### [What to do]
Starting with the line that contains "(317, 502) = (512, 315): purple" and stopping after the line that contains "(324, 316) = (477, 346): pink", copy the entries below exactly. Include nothing else.

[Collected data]

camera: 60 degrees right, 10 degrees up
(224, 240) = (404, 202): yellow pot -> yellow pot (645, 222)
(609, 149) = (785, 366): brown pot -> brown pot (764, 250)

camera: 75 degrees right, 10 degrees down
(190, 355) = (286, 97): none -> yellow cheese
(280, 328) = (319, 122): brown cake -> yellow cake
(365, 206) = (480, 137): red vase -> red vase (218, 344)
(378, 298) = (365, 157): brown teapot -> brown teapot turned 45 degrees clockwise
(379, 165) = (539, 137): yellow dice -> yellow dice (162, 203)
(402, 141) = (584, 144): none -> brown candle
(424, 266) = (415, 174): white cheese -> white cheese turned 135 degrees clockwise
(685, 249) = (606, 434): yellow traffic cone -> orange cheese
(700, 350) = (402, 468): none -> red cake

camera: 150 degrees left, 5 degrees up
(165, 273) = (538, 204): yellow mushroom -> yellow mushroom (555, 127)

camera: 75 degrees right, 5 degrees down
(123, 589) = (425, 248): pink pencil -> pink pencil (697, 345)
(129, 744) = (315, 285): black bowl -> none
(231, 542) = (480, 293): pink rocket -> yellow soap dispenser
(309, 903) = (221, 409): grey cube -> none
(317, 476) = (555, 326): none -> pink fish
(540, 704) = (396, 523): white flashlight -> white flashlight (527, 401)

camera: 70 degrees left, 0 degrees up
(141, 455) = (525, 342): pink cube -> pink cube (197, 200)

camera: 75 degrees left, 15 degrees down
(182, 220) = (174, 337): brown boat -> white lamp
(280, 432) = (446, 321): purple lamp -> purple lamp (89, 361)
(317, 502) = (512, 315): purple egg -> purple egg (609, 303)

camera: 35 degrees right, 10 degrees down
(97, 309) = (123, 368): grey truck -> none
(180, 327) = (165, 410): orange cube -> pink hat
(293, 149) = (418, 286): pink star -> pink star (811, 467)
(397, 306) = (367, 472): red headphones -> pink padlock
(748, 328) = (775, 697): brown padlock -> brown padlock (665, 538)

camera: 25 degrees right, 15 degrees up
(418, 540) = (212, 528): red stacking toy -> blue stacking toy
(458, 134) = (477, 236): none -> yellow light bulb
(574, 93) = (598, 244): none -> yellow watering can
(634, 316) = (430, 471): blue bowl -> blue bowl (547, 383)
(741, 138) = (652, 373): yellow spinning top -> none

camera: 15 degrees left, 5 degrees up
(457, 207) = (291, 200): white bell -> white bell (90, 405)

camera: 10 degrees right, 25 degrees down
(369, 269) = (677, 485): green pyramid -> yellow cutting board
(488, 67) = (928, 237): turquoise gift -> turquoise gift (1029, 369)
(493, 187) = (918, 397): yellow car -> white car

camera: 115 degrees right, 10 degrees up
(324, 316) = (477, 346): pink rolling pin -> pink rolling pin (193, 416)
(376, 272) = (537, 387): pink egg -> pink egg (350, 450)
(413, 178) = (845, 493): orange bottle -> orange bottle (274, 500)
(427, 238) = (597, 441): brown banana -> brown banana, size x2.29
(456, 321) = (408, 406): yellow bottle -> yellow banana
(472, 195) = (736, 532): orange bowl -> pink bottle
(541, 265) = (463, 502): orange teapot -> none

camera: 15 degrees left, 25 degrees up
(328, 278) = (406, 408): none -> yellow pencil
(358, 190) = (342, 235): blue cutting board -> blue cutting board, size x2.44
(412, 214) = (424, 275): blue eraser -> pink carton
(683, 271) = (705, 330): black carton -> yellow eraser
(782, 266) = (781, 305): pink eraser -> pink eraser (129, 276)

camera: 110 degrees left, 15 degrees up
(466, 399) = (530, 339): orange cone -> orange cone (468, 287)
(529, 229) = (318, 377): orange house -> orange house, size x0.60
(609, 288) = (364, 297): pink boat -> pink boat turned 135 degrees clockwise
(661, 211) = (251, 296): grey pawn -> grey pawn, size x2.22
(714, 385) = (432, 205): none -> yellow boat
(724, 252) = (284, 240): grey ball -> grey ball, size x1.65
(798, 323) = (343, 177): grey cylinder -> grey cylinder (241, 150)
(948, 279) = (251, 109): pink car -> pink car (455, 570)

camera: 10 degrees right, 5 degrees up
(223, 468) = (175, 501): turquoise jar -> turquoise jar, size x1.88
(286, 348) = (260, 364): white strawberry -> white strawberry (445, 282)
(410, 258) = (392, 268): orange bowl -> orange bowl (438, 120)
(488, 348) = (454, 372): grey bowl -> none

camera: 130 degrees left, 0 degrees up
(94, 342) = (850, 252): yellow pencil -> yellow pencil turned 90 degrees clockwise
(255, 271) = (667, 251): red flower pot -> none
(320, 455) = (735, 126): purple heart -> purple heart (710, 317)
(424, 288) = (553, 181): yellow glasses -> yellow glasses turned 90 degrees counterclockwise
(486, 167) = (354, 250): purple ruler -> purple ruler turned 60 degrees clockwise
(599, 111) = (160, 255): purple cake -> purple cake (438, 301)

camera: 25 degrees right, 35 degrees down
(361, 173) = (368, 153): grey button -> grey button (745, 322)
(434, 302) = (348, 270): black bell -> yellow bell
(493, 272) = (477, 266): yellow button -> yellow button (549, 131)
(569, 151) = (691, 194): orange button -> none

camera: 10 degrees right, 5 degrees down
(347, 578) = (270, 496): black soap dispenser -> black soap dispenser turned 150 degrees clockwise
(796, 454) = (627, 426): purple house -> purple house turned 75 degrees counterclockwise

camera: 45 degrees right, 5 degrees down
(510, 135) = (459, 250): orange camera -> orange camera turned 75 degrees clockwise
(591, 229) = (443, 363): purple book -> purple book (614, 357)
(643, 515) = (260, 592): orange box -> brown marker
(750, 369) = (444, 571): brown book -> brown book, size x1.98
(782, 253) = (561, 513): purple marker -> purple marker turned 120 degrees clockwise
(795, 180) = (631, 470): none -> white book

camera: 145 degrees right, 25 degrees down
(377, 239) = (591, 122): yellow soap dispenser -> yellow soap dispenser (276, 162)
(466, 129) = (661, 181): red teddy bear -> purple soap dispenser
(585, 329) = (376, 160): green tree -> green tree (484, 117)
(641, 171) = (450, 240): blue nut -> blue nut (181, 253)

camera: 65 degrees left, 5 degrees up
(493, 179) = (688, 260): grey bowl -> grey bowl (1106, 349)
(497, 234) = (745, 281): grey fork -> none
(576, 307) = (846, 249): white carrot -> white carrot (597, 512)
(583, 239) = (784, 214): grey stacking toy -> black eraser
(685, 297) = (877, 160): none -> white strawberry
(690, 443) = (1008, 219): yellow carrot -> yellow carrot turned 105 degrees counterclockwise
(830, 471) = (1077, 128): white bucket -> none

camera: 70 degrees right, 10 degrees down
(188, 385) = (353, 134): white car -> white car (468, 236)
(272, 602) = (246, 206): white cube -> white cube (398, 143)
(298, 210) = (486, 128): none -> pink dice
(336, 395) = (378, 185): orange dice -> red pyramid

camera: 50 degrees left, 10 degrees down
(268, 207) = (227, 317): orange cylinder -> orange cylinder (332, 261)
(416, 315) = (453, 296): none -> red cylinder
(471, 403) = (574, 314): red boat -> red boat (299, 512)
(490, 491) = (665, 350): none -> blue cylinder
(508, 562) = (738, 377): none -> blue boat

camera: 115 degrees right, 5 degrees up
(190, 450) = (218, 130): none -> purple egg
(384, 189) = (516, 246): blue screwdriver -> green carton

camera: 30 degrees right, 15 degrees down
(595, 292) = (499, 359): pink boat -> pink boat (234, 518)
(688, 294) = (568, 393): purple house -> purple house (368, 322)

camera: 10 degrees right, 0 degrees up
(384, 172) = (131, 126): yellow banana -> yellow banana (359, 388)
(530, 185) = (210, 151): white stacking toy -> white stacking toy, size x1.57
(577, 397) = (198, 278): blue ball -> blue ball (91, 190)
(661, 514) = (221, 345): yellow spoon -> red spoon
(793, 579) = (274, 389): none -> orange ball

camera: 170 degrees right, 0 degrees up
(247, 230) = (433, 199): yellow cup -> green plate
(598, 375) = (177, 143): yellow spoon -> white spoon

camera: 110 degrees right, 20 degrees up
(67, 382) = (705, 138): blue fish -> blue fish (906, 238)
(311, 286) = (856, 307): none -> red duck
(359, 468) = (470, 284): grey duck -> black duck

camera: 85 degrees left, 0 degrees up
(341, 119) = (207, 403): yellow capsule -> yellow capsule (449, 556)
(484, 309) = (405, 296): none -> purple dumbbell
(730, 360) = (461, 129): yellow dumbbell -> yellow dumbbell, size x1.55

### [Problem solution]
(317, 502) = (512, 315): purple egg -> purple egg (609, 303)

camera: 35 degrees right, 10 degrees down
(97, 309) = (123, 368): grey truck -> none
(180, 327) = (165, 410): orange cube -> pink hat
(293, 149) = (418, 286): pink star -> pink star (811, 467)
(397, 306) = (367, 472): red headphones -> pink padlock
(748, 328) = (775, 697): brown padlock -> brown padlock (665, 538)

camera: 25 degrees right, 15 degrees up
(418, 540) = (212, 528): red stacking toy -> blue stacking toy
(458, 134) = (477, 236): none -> yellow light bulb
(574, 93) = (598, 244): none -> yellow watering can
(634, 316) = (430, 471): blue bowl -> blue bowl (547, 383)
(741, 138) = (652, 373): yellow spinning top -> none

camera: 15 degrees left, 5 degrees up
(457, 207) = (291, 200): white bell -> white bell (90, 405)

camera: 10 degrees right, 25 degrees down
(369, 269) = (677, 485): green pyramid -> yellow cutting board
(488, 67) = (928, 237): turquoise gift -> turquoise gift (1029, 369)
(493, 187) = (918, 397): yellow car -> white car

camera: 115 degrees right, 10 degrees up
(324, 316) = (477, 346): pink rolling pin -> pink rolling pin (193, 416)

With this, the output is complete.